_Brief_
The expected answer is a copy of every line in the listing that has the word "cutting".

══ Data shown

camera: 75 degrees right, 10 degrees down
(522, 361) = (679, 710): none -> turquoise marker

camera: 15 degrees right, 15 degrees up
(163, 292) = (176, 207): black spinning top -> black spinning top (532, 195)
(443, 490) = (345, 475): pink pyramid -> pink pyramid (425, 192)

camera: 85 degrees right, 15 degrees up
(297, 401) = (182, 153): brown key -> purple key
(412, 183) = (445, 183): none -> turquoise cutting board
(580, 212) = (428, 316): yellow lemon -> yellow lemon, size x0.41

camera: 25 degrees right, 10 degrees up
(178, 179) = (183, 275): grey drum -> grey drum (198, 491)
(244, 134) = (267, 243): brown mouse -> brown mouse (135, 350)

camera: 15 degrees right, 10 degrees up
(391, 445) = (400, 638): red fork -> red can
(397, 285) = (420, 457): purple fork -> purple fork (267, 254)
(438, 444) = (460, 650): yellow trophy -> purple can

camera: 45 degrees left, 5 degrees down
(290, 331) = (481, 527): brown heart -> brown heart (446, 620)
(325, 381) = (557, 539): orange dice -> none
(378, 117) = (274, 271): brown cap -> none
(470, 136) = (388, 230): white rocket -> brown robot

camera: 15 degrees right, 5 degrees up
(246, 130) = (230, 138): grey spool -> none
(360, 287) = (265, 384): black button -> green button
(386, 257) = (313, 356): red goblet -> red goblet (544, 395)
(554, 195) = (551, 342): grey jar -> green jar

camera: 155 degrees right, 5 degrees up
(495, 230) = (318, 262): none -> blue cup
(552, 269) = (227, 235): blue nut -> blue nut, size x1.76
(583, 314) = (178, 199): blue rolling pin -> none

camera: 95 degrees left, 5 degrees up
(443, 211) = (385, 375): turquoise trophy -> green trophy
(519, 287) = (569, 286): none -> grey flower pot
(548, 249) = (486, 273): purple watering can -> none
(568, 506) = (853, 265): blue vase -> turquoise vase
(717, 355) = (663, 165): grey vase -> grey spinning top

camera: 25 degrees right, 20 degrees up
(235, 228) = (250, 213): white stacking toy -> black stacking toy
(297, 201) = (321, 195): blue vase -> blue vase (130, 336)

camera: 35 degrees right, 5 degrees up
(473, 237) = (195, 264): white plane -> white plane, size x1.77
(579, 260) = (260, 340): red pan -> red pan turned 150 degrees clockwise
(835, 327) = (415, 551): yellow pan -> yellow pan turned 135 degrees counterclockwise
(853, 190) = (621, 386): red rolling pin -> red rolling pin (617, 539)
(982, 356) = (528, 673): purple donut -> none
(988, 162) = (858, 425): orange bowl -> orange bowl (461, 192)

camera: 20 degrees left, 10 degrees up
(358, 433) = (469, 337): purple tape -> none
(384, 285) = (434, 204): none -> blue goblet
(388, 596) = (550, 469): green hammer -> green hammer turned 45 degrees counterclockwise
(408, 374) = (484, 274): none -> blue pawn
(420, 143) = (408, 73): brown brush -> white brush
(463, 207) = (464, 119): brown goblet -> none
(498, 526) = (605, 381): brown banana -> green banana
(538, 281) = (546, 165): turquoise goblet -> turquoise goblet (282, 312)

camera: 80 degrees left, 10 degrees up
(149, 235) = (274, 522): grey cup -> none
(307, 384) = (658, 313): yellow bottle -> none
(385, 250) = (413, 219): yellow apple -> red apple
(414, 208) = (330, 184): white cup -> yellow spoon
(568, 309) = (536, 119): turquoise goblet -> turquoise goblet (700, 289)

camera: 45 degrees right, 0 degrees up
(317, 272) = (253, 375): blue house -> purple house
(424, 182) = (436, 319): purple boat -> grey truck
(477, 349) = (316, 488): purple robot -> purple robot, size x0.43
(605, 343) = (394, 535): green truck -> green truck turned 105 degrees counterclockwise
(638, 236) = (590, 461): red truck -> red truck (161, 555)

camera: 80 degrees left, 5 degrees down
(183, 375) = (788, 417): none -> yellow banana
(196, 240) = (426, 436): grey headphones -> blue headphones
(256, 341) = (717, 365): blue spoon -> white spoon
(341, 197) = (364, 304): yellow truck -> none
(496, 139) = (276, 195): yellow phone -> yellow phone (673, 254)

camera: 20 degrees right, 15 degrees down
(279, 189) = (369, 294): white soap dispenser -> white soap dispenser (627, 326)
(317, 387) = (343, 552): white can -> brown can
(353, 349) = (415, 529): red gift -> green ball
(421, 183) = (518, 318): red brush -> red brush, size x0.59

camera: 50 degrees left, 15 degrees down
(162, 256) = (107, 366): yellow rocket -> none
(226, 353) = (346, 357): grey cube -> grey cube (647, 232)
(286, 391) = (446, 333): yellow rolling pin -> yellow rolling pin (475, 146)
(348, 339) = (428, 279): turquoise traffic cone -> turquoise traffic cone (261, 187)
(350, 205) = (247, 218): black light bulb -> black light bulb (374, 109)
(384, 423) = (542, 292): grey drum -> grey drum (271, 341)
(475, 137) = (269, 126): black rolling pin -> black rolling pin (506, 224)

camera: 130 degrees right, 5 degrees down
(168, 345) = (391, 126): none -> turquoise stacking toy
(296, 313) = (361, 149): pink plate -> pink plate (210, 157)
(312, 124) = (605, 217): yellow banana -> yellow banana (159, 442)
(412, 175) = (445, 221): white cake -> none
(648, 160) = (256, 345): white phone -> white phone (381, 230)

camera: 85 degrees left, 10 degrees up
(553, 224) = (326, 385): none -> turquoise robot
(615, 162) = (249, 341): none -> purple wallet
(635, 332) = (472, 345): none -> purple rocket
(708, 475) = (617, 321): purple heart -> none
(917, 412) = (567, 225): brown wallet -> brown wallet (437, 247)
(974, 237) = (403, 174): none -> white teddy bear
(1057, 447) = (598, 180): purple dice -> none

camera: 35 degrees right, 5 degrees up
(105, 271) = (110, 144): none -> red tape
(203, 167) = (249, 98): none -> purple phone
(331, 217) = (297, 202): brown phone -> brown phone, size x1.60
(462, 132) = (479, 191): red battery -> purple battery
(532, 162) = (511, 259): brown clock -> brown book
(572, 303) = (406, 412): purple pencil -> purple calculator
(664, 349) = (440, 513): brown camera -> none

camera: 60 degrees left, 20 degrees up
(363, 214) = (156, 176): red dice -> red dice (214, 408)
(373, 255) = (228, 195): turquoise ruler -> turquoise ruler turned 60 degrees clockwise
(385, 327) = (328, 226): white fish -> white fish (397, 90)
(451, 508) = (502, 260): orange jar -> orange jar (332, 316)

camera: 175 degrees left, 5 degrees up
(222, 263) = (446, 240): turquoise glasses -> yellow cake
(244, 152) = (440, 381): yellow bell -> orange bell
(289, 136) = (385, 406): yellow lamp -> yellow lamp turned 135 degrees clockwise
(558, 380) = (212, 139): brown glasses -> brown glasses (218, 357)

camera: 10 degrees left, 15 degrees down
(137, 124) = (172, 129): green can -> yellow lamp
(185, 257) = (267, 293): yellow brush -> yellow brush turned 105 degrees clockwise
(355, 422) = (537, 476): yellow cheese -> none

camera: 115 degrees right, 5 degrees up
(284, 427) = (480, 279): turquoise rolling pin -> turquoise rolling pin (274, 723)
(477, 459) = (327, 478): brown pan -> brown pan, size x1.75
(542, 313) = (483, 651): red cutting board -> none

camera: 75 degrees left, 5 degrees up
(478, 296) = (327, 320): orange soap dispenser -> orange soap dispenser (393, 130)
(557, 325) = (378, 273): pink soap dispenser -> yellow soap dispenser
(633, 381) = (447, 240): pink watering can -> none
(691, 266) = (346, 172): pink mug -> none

════

_Task result_
(412, 183) = (445, 183): none -> turquoise cutting board
(542, 313) = (483, 651): red cutting board -> none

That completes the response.